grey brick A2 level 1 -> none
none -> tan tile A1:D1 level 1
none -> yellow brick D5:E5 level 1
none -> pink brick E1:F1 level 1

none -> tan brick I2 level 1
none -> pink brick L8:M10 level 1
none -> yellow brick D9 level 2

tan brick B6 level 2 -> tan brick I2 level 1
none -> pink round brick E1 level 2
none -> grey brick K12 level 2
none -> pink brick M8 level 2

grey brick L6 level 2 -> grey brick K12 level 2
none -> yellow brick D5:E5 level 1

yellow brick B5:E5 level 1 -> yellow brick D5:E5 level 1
* * *
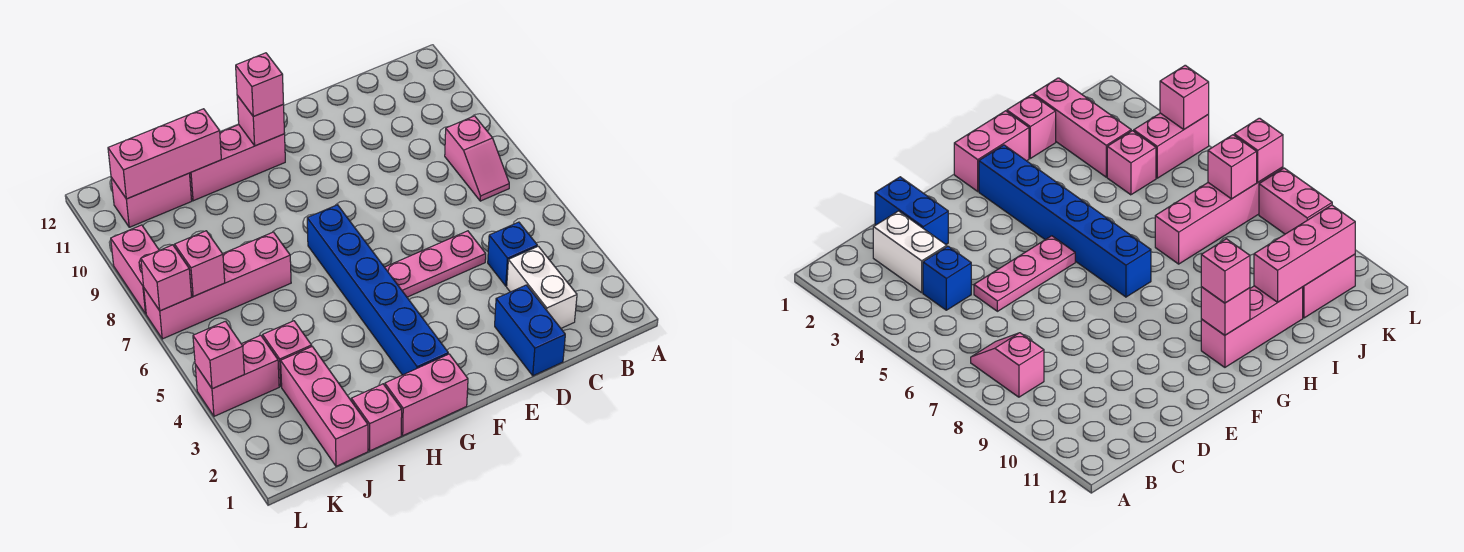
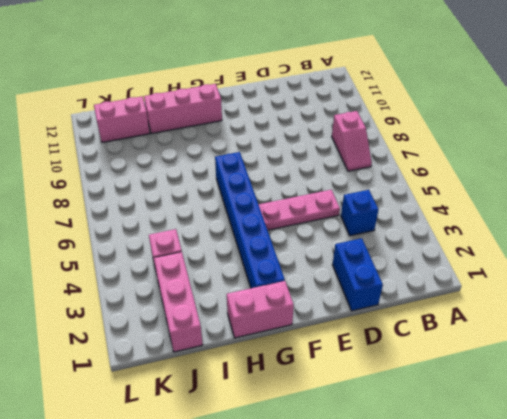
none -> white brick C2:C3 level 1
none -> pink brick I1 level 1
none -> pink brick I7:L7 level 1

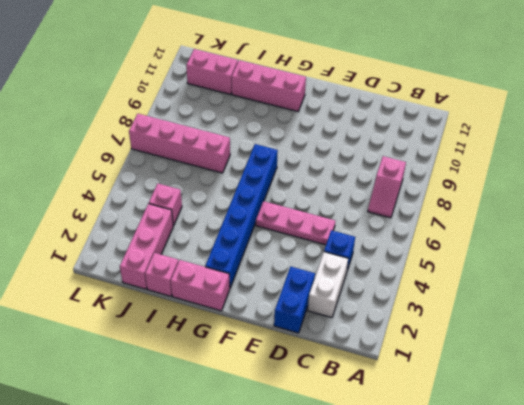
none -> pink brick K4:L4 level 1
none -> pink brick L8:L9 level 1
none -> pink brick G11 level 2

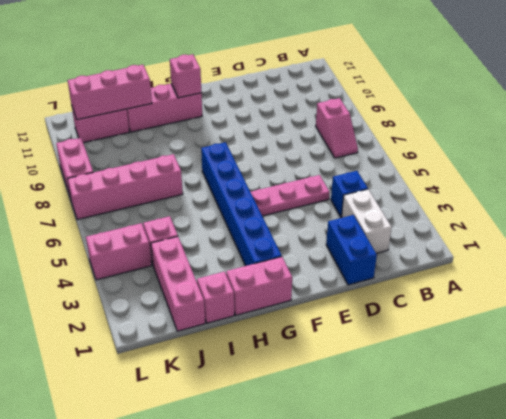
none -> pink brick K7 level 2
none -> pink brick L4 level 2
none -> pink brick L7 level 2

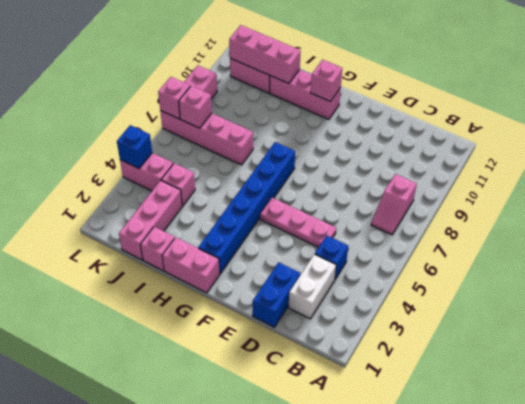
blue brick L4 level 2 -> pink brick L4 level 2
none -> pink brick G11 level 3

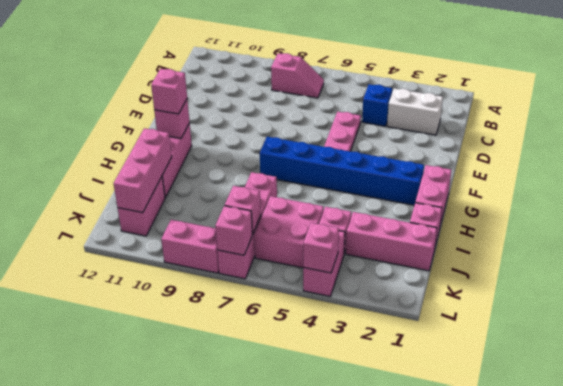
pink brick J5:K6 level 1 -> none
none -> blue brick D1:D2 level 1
--
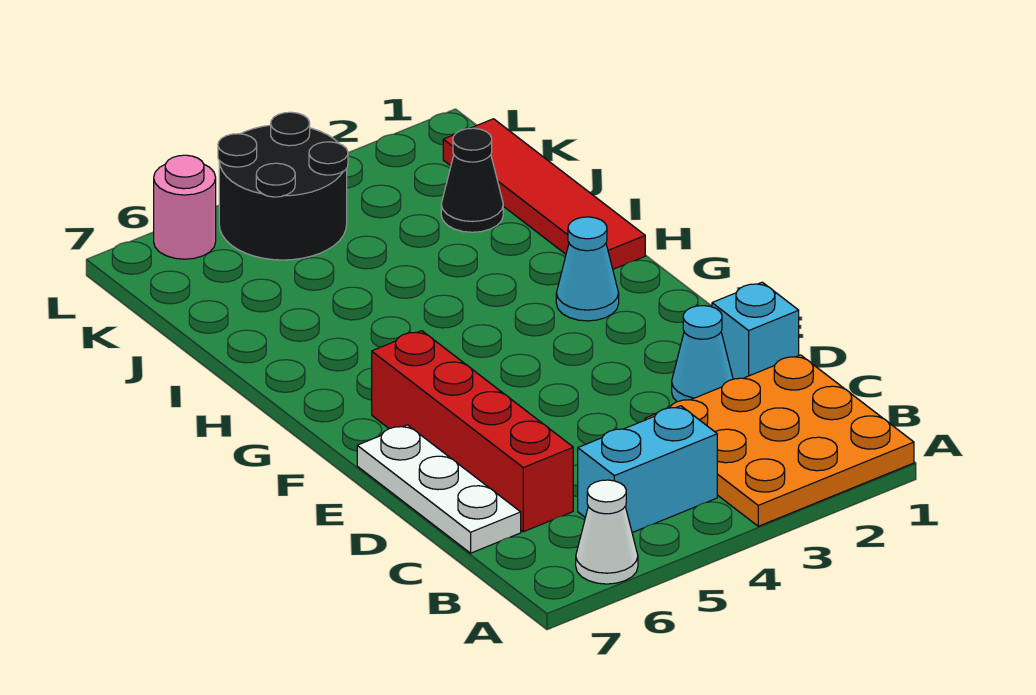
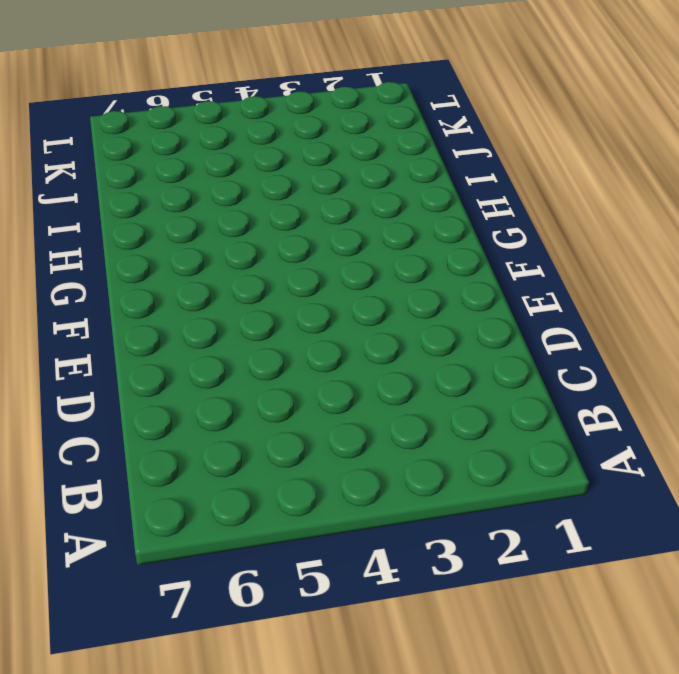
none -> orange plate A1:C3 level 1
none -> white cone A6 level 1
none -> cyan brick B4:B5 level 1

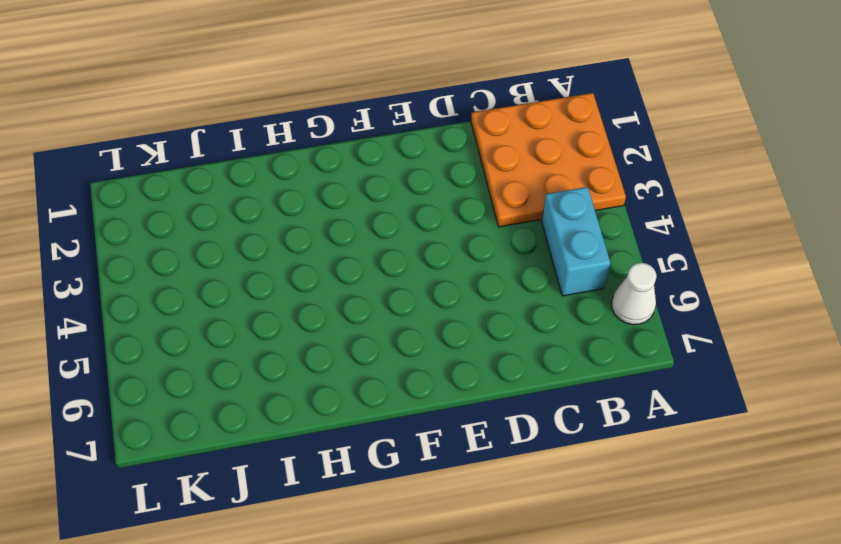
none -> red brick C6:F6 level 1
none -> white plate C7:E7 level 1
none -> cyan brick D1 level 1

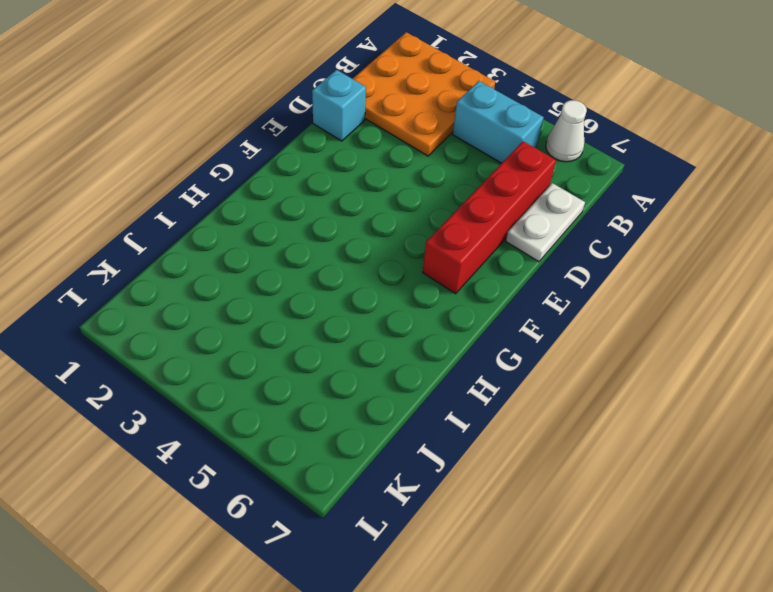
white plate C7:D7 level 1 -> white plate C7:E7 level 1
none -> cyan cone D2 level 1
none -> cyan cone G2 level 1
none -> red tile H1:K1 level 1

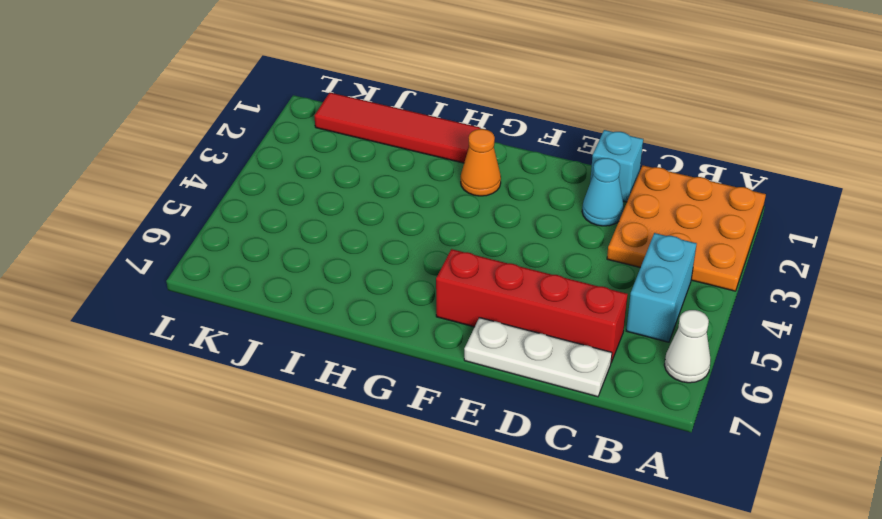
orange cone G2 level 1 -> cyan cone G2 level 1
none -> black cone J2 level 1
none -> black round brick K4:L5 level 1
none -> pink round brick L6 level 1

__WORK REQUEST__. Could you work out how many lines of the data above contain the word "blue"? Give only the number.

__RESULT__. 2